> **WHAT YOU ARE ASKED TO DO**: An exact copy of the entries is required, with every image omitted.

Data extracted from a collection:
--*--

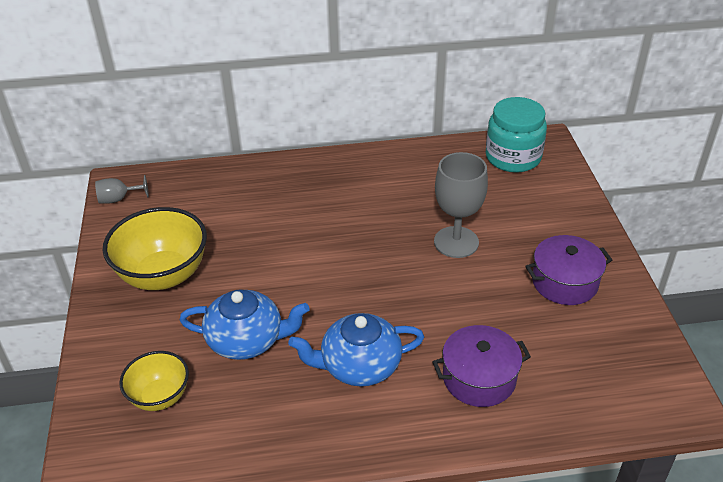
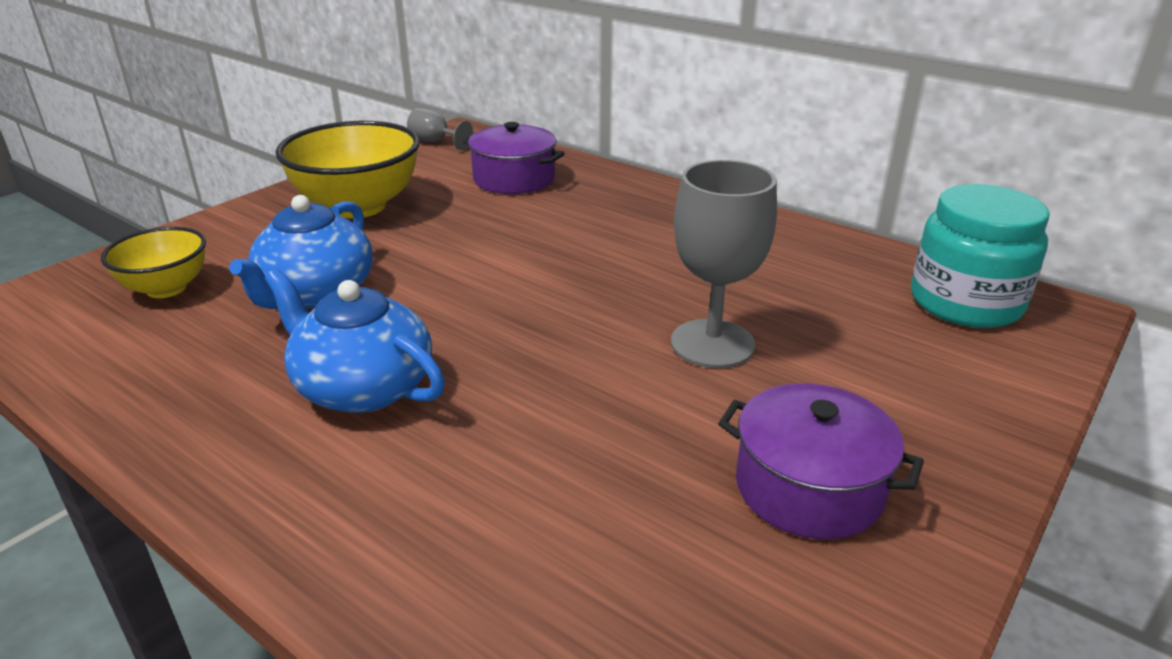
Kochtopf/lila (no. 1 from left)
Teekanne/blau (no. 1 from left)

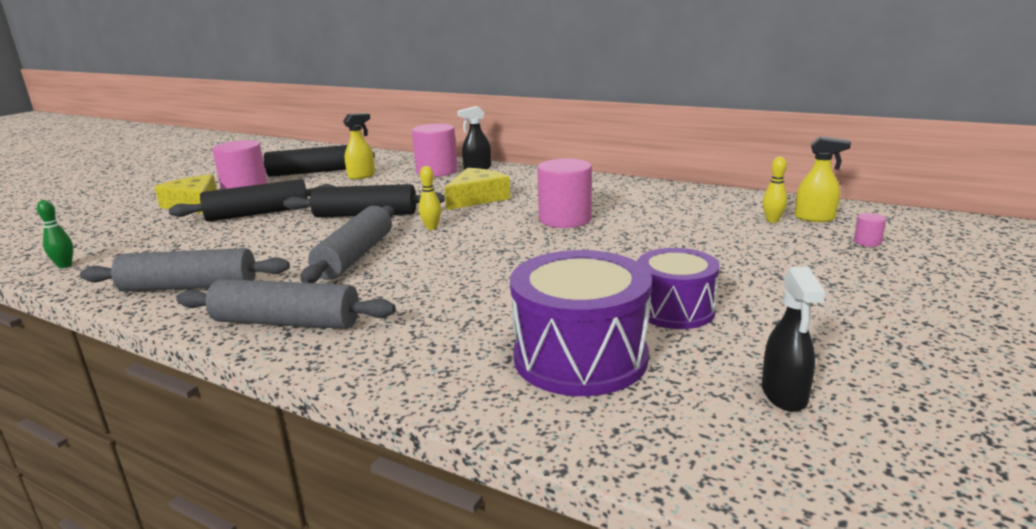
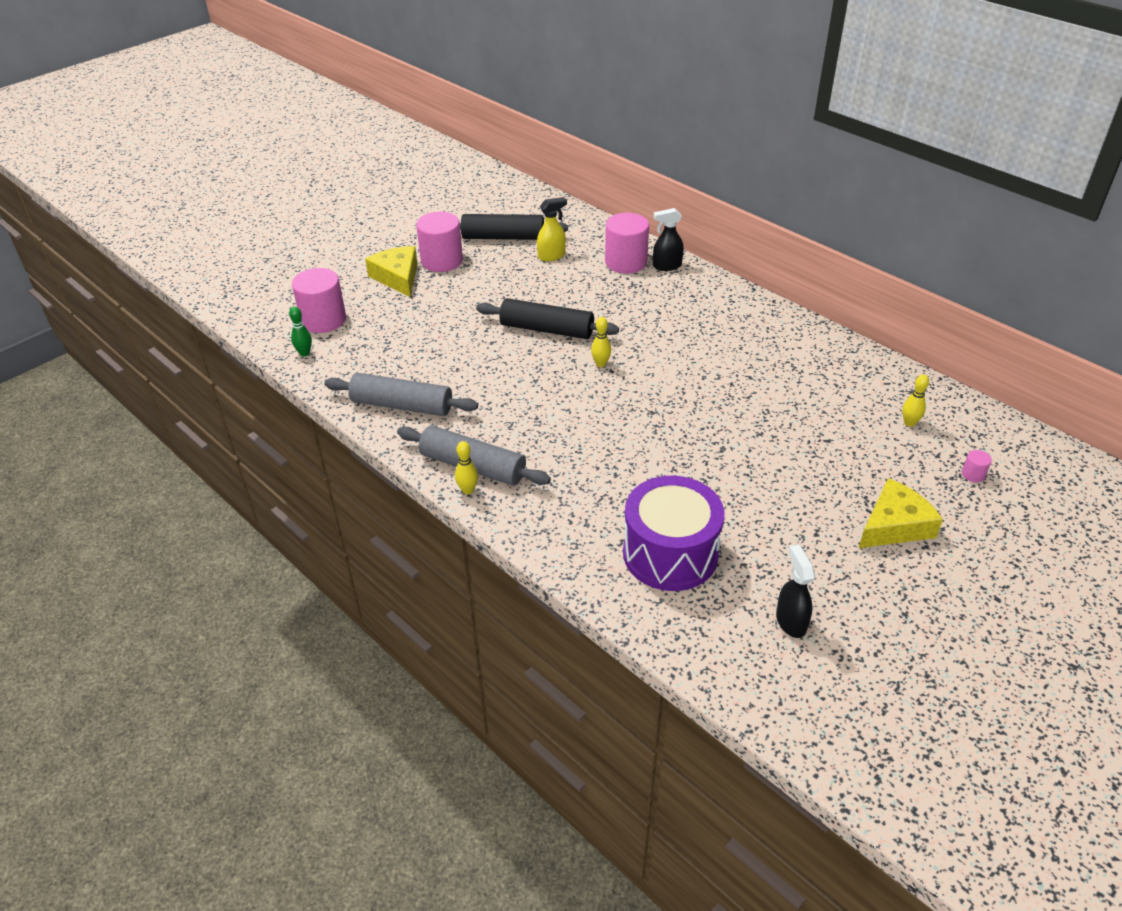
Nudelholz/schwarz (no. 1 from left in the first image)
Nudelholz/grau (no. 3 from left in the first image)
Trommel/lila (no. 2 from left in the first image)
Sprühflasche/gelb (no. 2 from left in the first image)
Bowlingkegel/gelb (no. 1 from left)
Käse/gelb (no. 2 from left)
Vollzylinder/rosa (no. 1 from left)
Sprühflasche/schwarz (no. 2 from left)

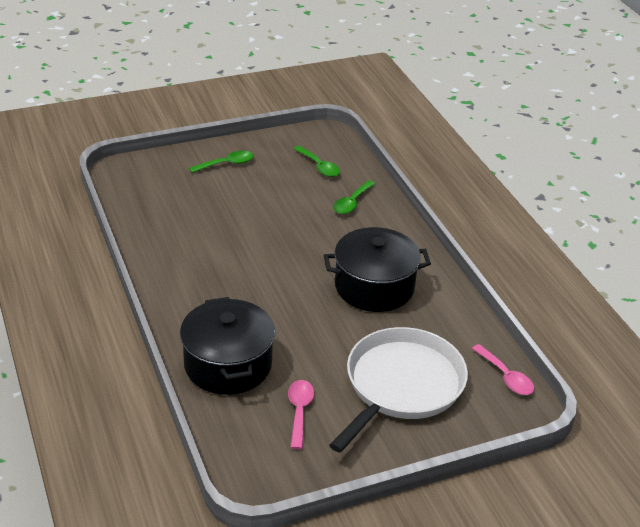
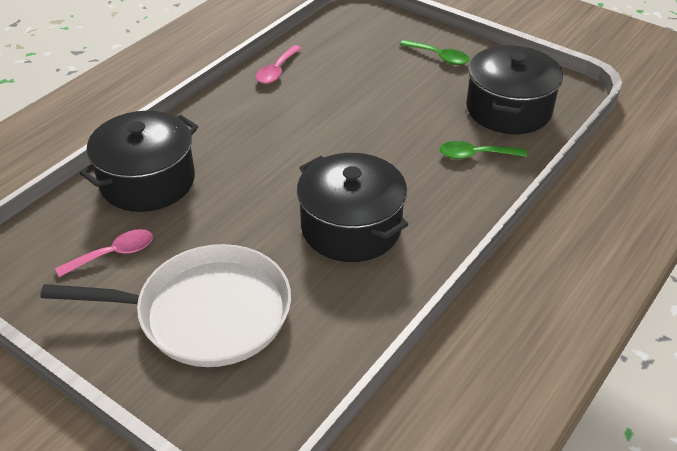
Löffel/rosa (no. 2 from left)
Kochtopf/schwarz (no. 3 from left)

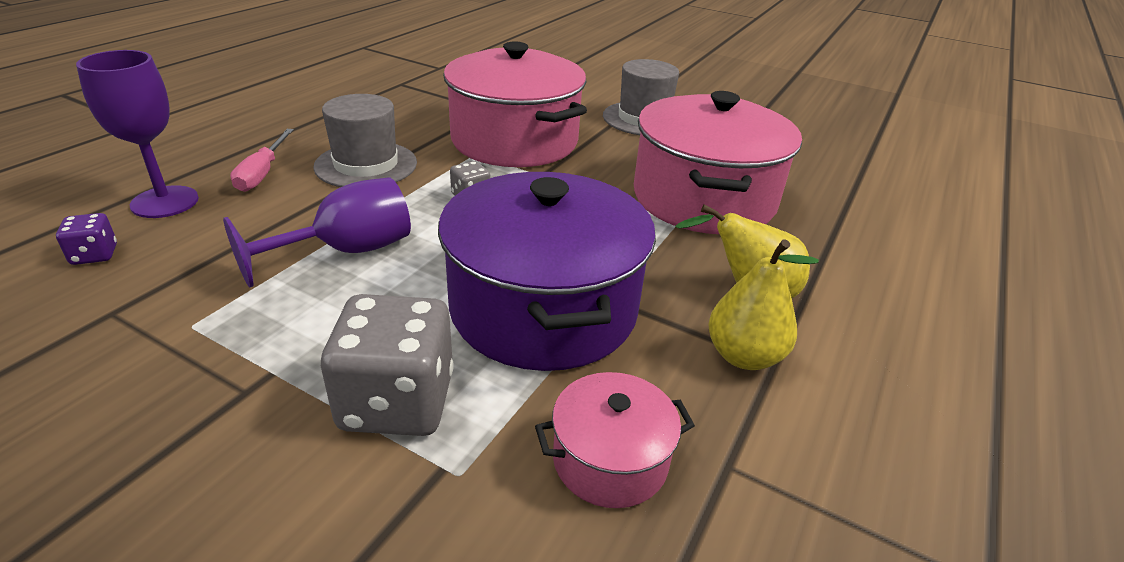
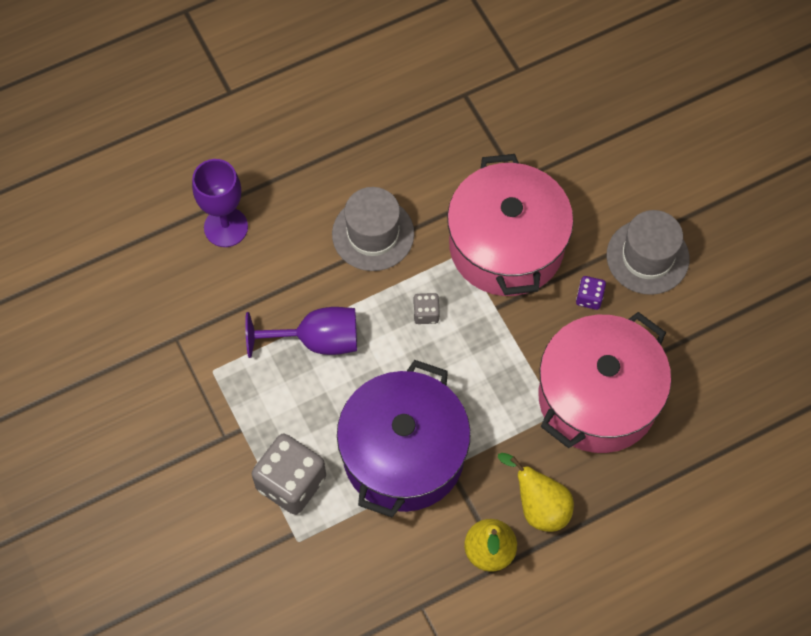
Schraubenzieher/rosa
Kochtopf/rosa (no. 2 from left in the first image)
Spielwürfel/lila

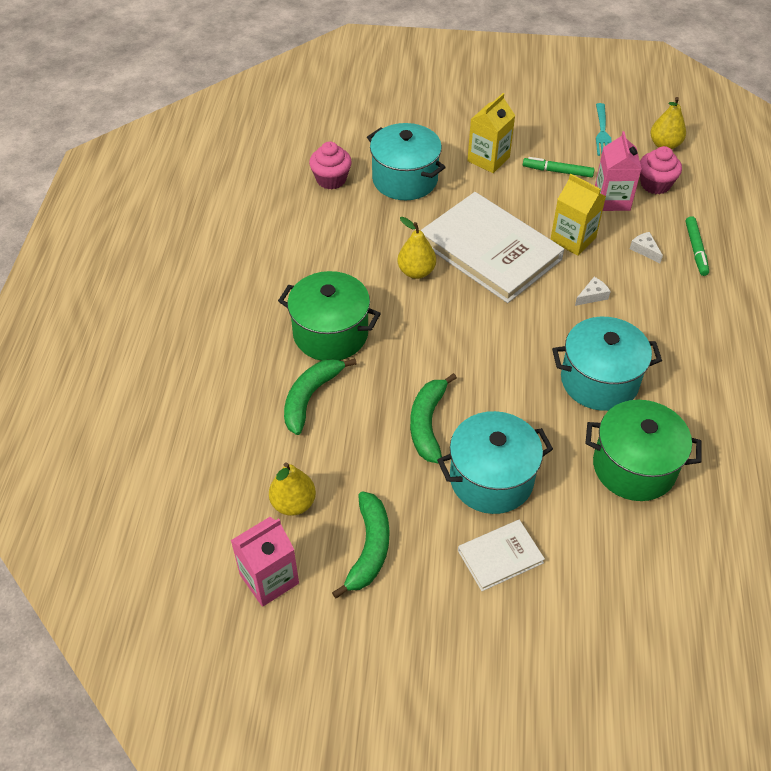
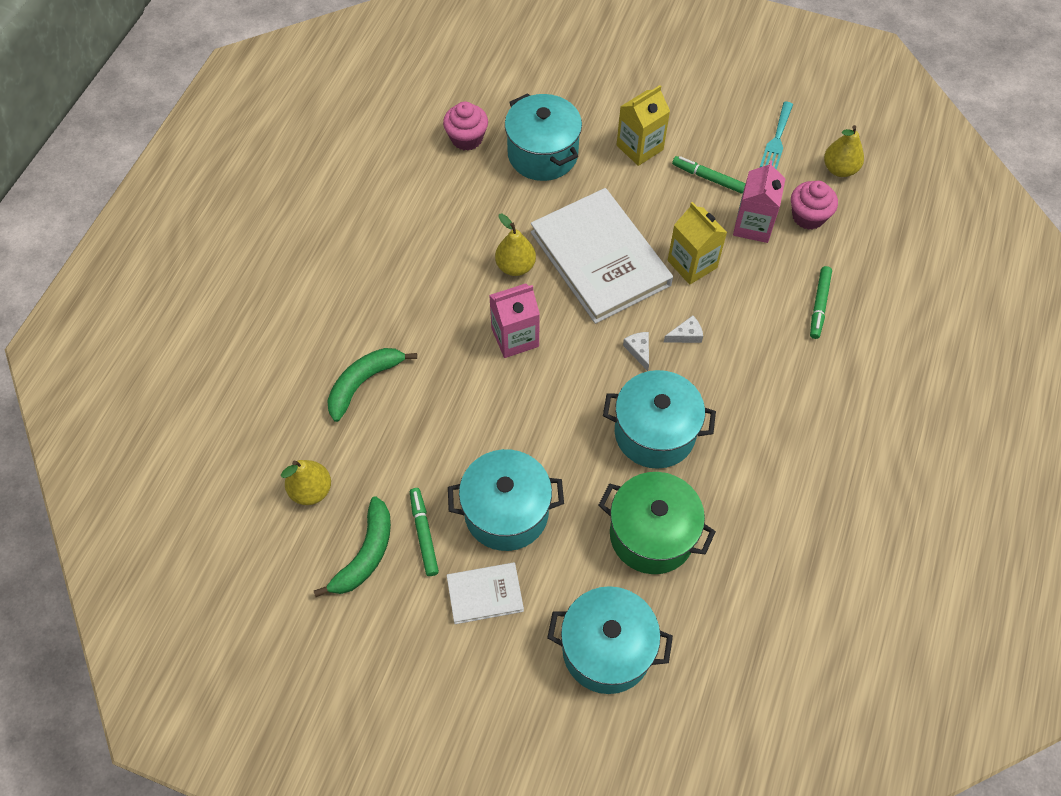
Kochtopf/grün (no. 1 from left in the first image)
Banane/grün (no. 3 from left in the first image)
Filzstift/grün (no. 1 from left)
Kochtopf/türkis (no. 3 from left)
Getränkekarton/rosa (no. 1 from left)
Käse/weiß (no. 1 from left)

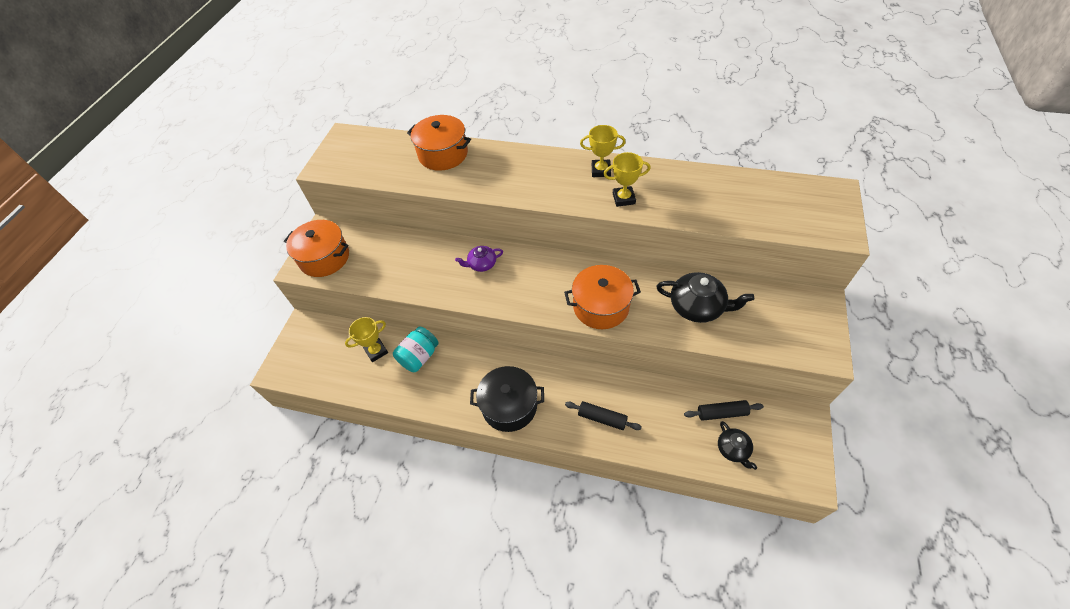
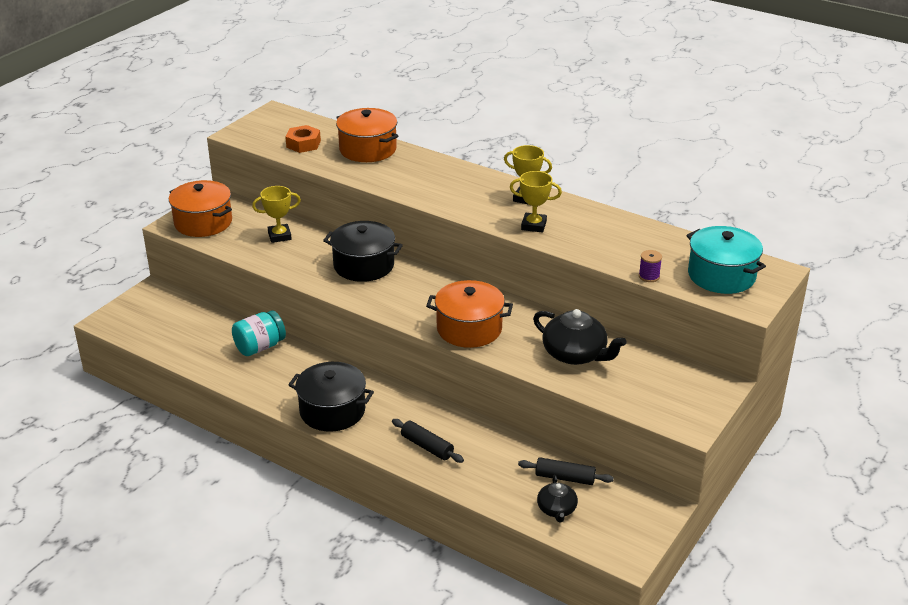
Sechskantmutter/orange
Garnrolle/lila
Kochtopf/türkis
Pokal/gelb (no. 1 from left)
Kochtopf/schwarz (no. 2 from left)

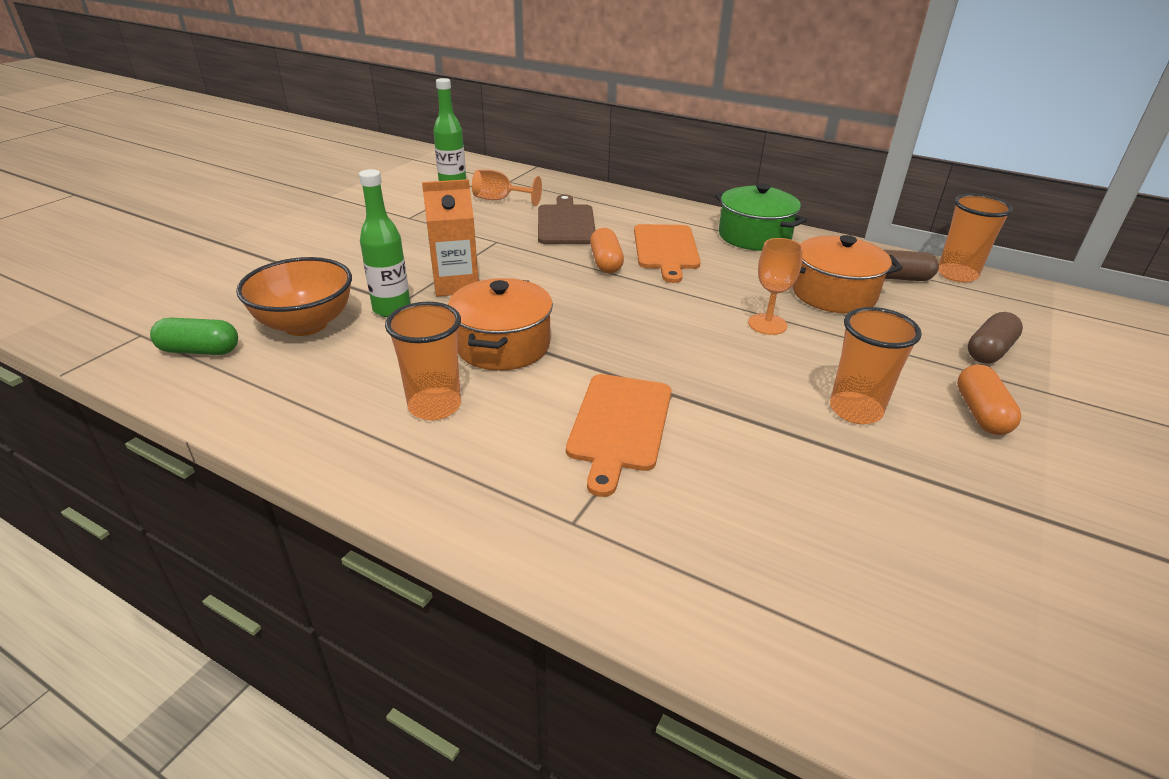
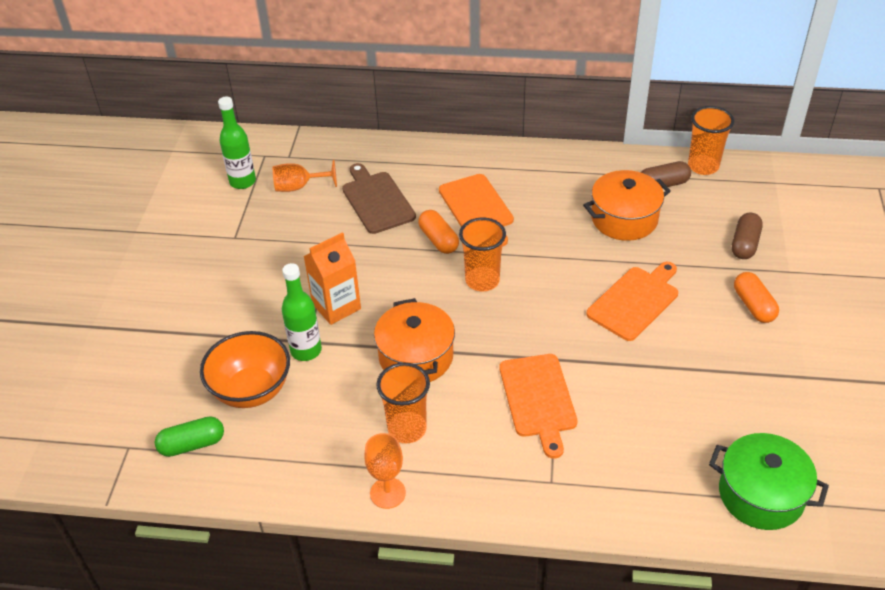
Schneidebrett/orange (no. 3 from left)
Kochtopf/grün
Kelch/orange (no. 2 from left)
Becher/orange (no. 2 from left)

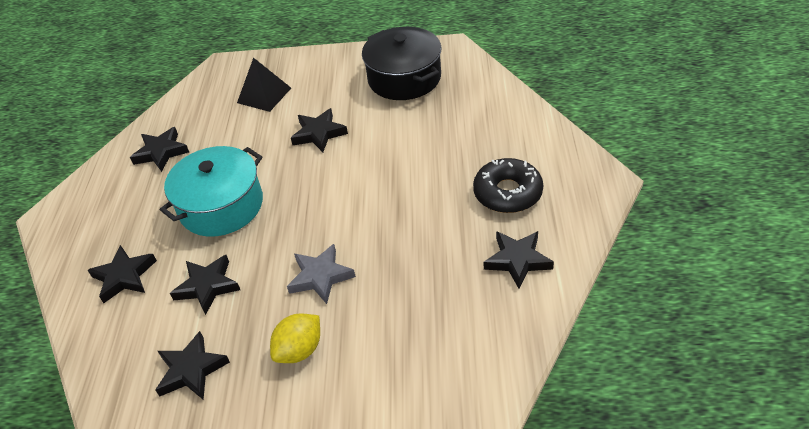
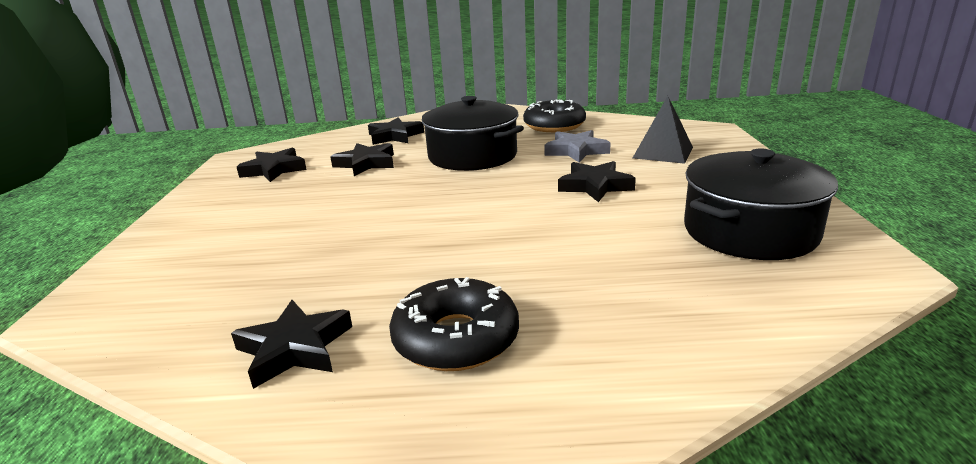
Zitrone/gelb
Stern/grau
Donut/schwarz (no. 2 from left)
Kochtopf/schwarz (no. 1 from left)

--*--

> **RESPONSE BOX**:
Kochtopf/lila (no. 1 from left)
Teekanne/blau (no. 1 from left)

Nudelholz/schwarz (no. 1 from left in the first image)
Nudelholz/grau (no. 3 from left in the first image)
Trommel/lila (no. 2 from left in the first image)
Sprühflasche/gelb (no. 2 from left in the first image)
Bowlingkegel/gelb (no. 1 from left)
Käse/gelb (no. 2 from left)
Vollzylinder/rosa (no. 1 from left)
Sprühflasche/schwarz (no. 2 from left)

Löffel/rosa (no. 2 from left)
Kochtopf/schwarz (no. 3 from left)

Schraubenzieher/rosa
Kochtopf/rosa (no. 2 from left in the first image)
Spielwürfel/lila

Kochtopf/grün (no. 1 from left in the first image)
Banane/grün (no. 3 from left in the first image)
Filzstift/grün (no. 1 from left)
Kochtopf/türkis (no. 3 from left)
Getränkekarton/rosa (no. 1 from left)
Käse/weiß (no. 1 from left)

Sechskantmutter/orange
Garnrolle/lila
Kochtopf/türkis
Pokal/gelb (no. 1 from left)
Kochtopf/schwarz (no. 2 from left)

Schneidebrett/orange (no. 3 from left)
Kochtopf/grün
Kelch/orange (no. 2 from left)
Becher/orange (no. 2 from left)

Zitrone/gelb
Stern/grau
Donut/schwarz (no. 2 from left)
Kochtopf/schwarz (no. 1 from left)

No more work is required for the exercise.